_ABOUT THIS EXERCISE_:
Find the string "none" in the records and copy each line where it occurs.

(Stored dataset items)
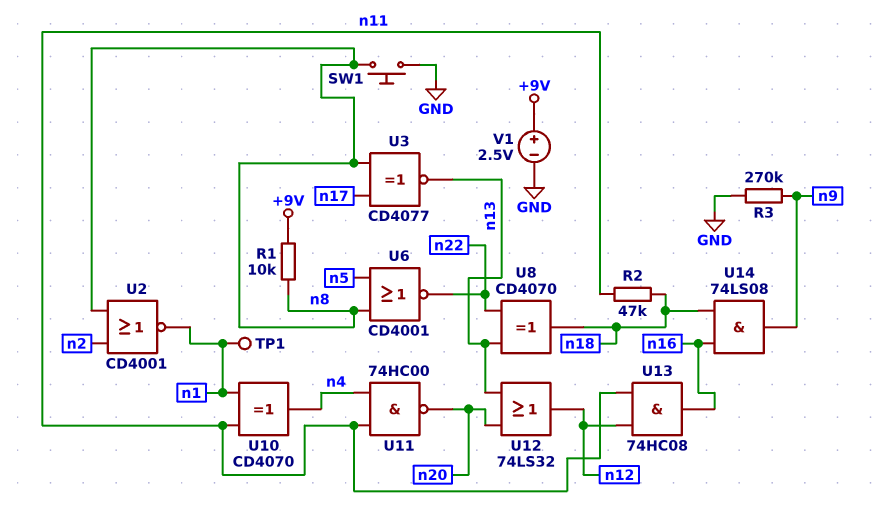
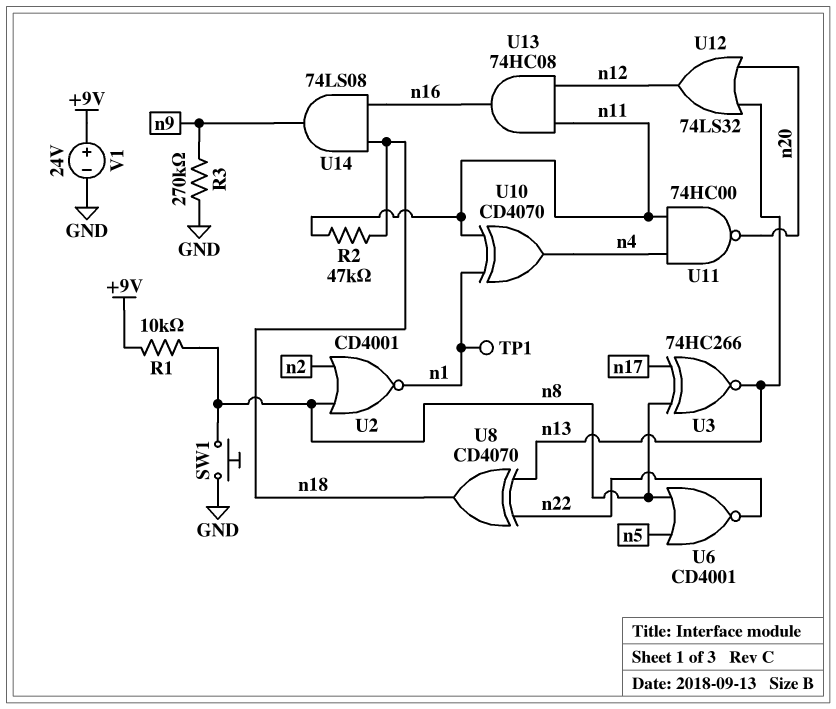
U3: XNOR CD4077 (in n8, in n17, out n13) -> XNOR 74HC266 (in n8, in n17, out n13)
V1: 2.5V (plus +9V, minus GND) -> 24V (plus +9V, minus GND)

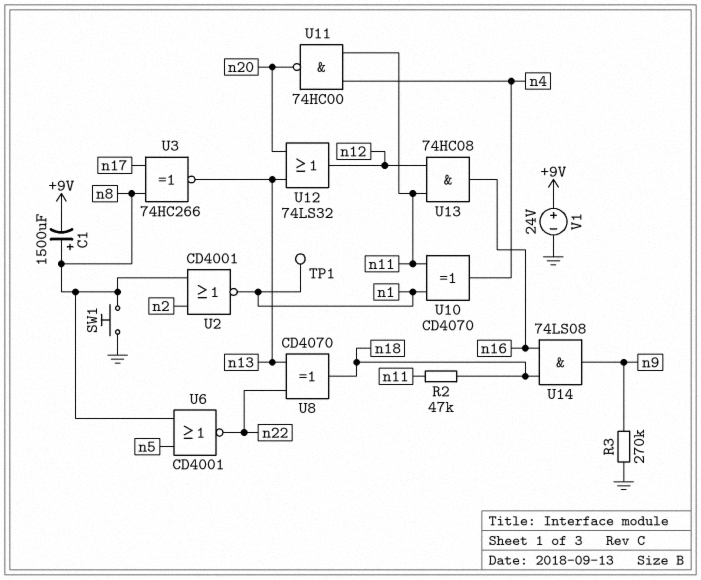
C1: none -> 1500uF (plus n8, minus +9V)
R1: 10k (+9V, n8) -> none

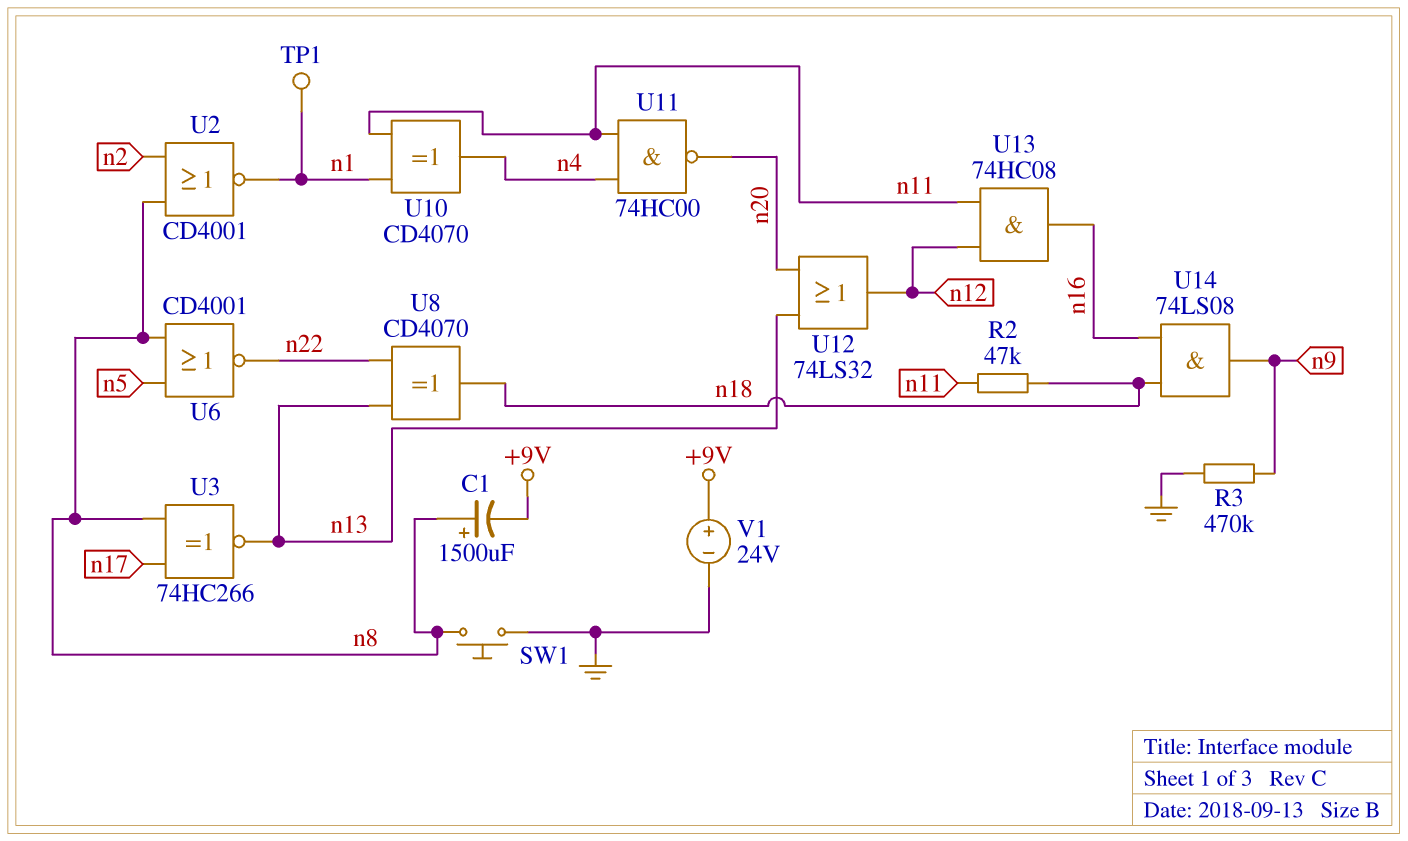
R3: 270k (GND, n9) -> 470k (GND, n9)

--

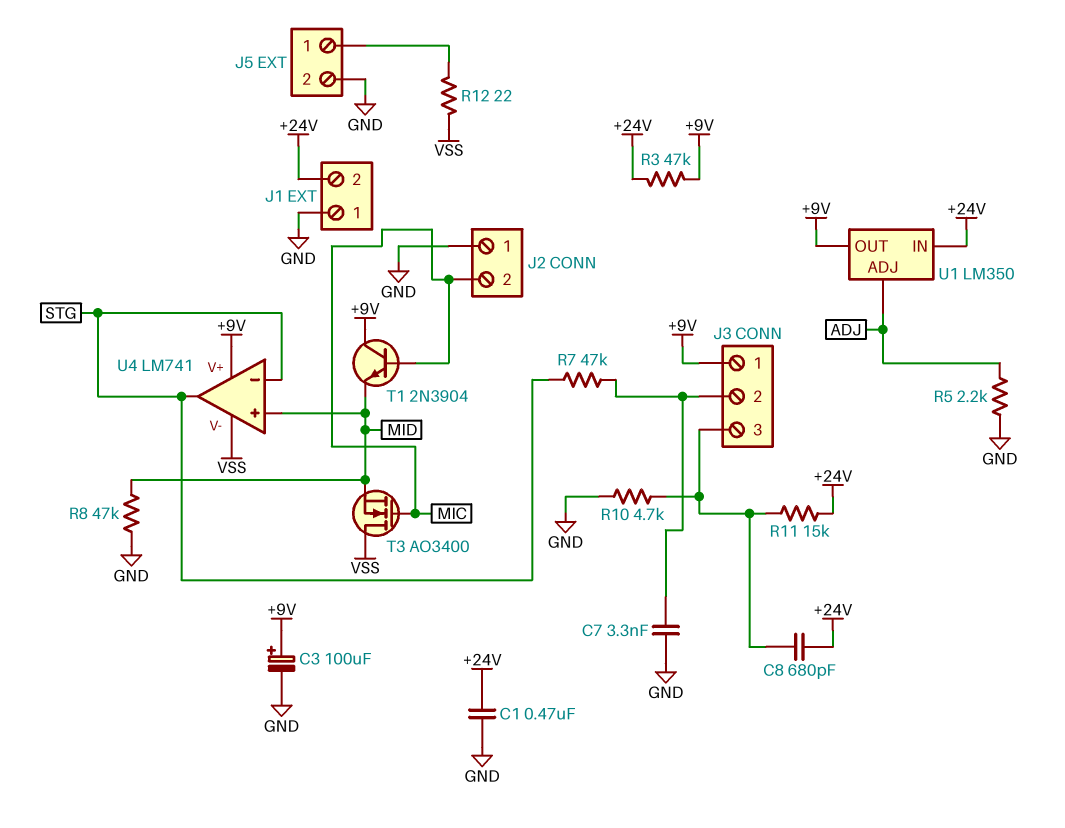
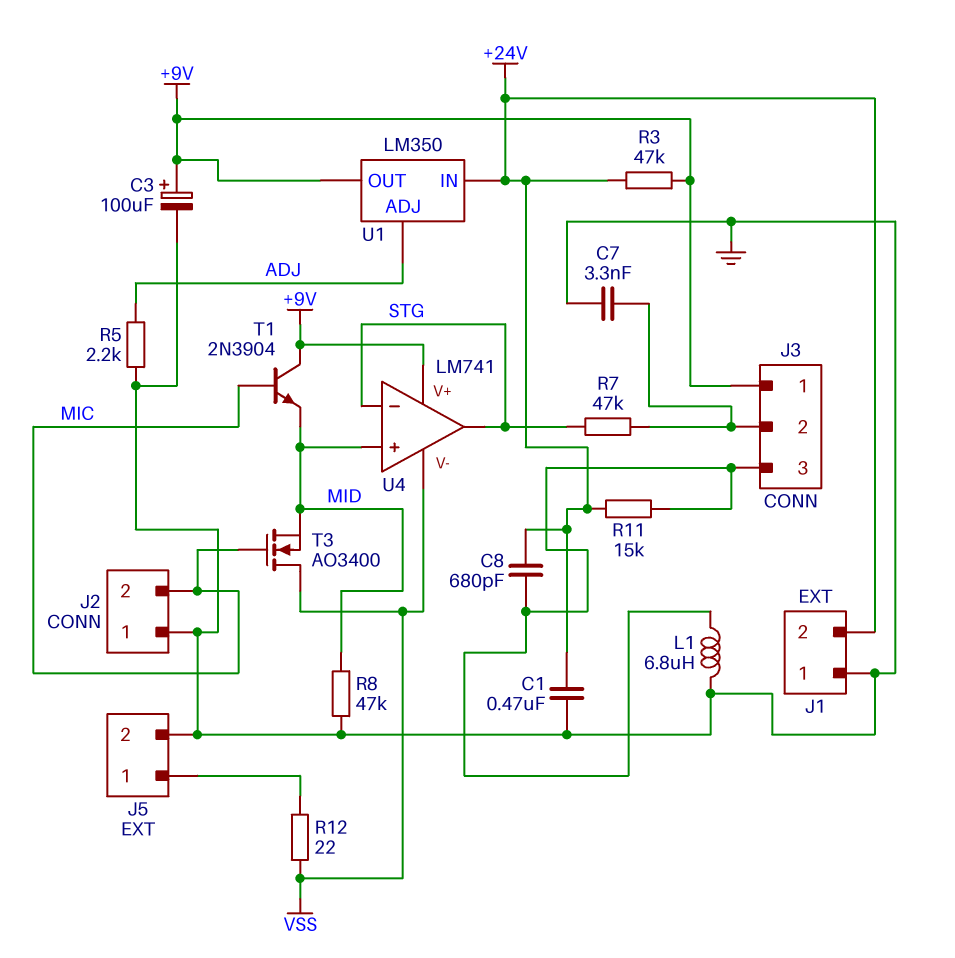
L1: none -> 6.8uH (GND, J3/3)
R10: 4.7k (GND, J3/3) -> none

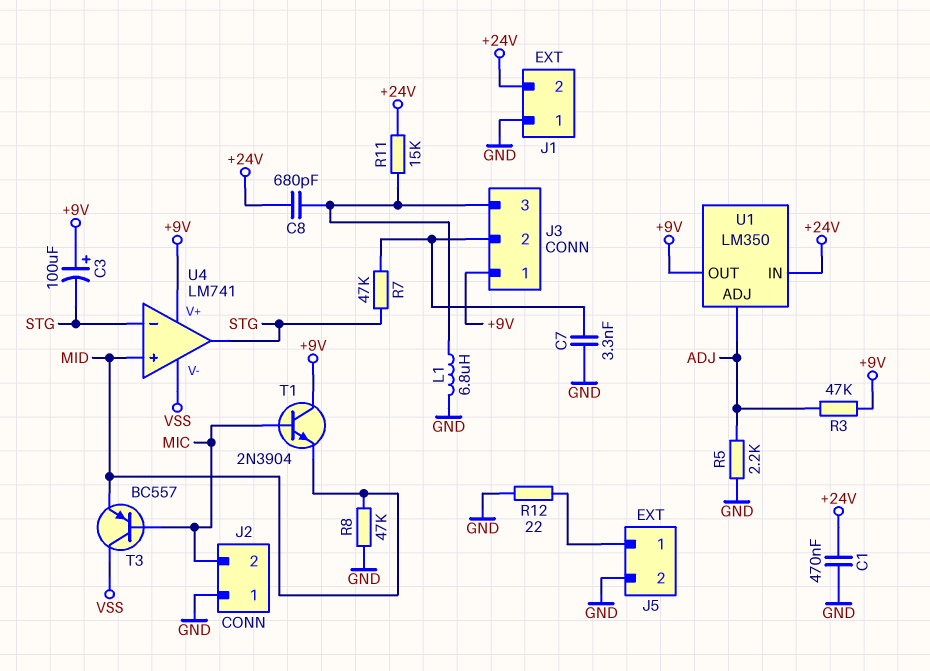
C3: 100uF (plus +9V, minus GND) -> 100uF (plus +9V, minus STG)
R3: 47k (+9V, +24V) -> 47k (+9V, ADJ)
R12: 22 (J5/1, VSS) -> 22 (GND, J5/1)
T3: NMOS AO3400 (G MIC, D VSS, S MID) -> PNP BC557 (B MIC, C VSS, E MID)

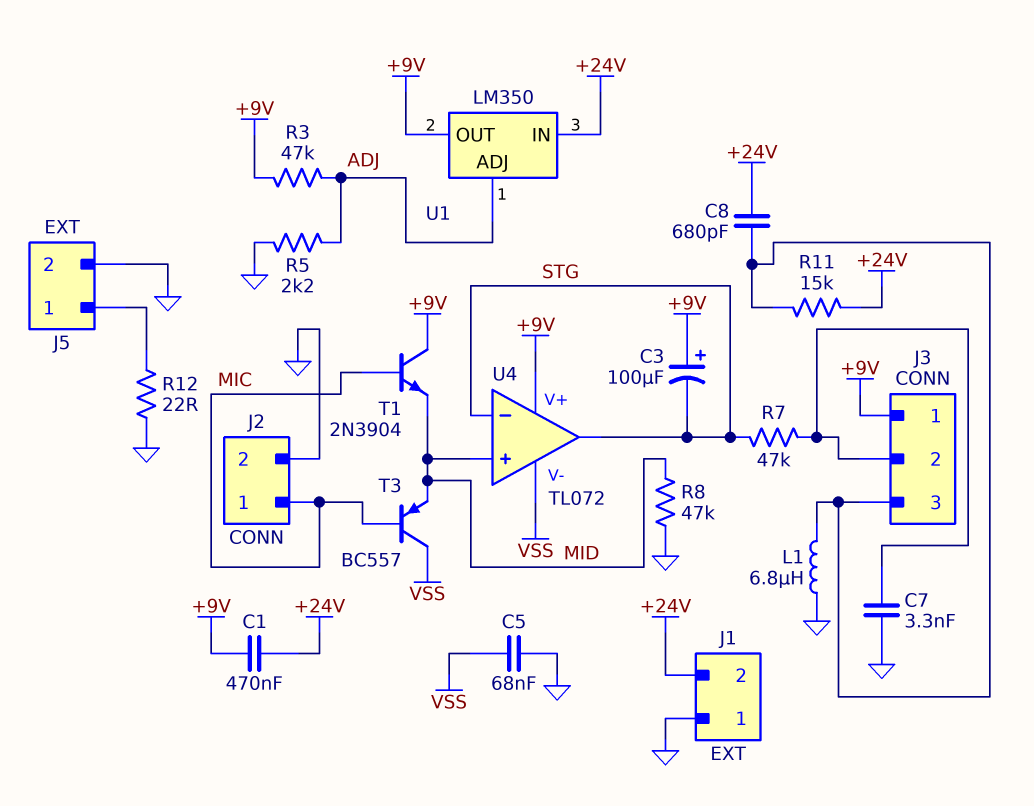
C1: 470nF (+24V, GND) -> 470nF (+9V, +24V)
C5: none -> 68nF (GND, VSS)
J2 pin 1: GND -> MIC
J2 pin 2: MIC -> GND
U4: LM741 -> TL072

_EXPECTED ANSWER_:
C1: none -> 1500uF (plus n8, minus +9V)
R1: 10k (+9V, n8) -> none
L1: none -> 6.8uH (GND, J3/3)
R10: 4.7k (GND, J3/3) -> none
C5: none -> 68nF (GND, VSS)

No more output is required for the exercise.